● **GIVEN RECORDS**
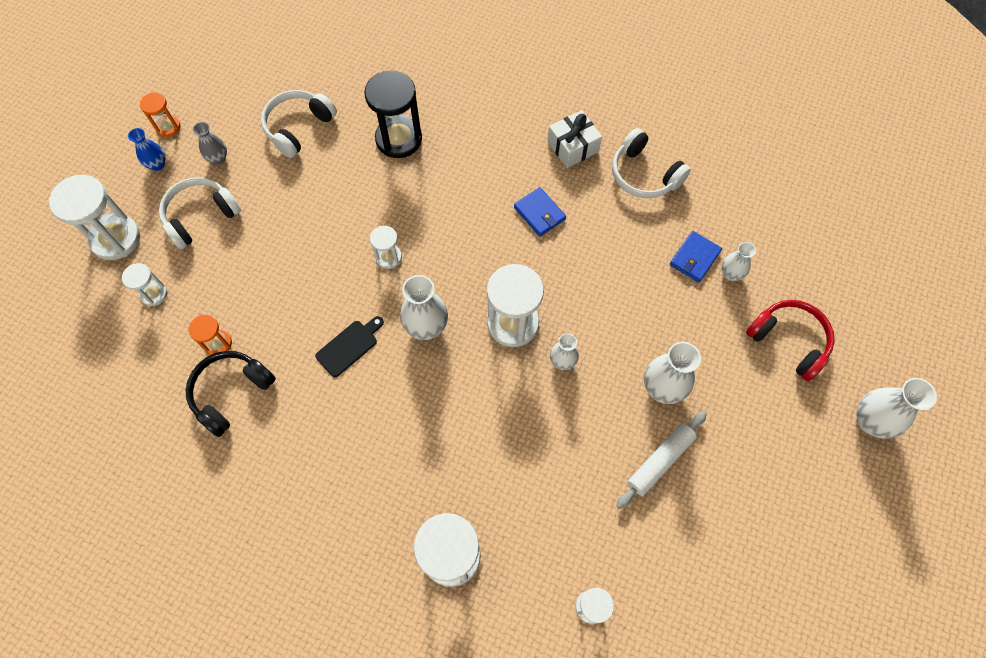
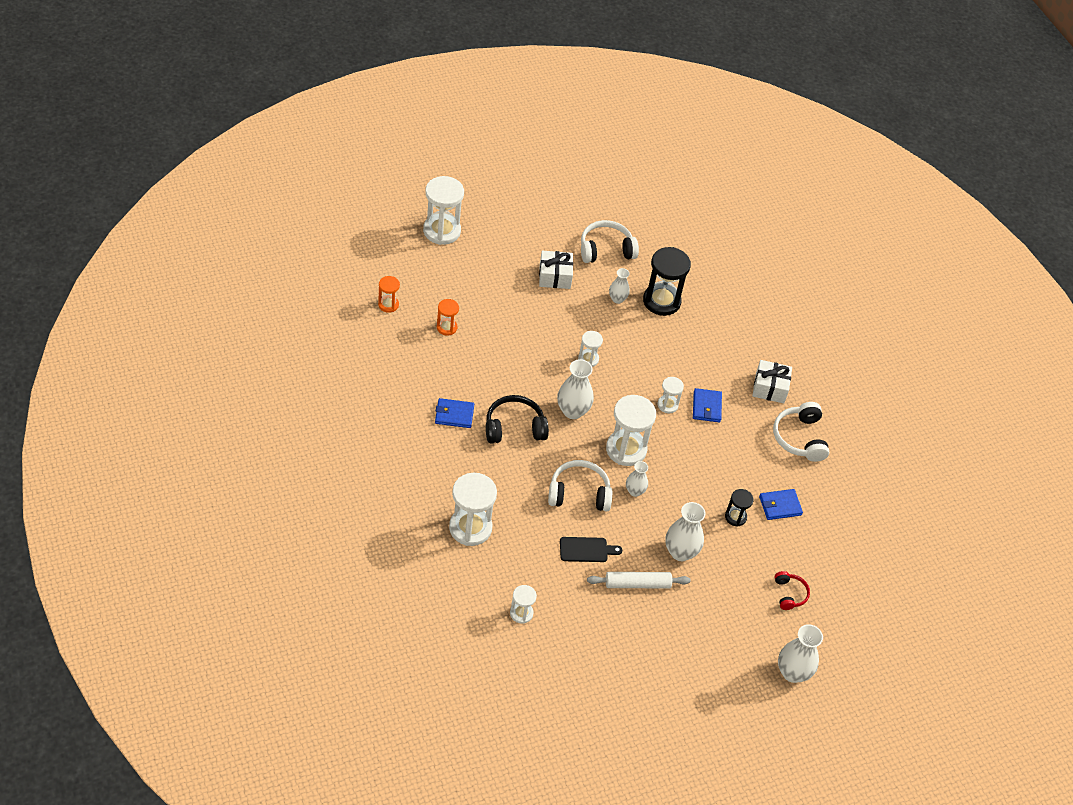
camera: 35 degrees right, 15 degrees down
white hourglass [122,263,167,306] -> white hourglass moved to [657,377,684,413]
blue vase [128,128,165,171] -> none
orange hourglass [140,92,180,137] -> orange hourglass moved to [378,276,400,313]
white headphones [159,177,241,249] -> white headphones moved to [548,460,612,511]
black headphones [186,351,276,437] -> black headphones moved to [486,395,549,444]
grey vase [193,122,227,165] -> none
black cutting board [315,316,384,377] -> black cutting board moved to [560,537,622,562]
white vase [722,242,756,281] -> white vase moved to [609,268,630,304]
red headphones [746,300,835,381] -> red headphones [775,571,810,610], size x0.59
none -> blue wallet [435,398,474,428]
none -> white gift [539,251,573,289]
none -> black hourglass [725,489,754,527]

● **ACTIVITY**
Give an exact copy of every line from the one holding "none -> blue wallet [435,398,474,428]" through the end of the records, both included, and no other lines.

● **EXERCISE OUTPUT**
none -> blue wallet [435,398,474,428]
none -> white gift [539,251,573,289]
none -> black hourglass [725,489,754,527]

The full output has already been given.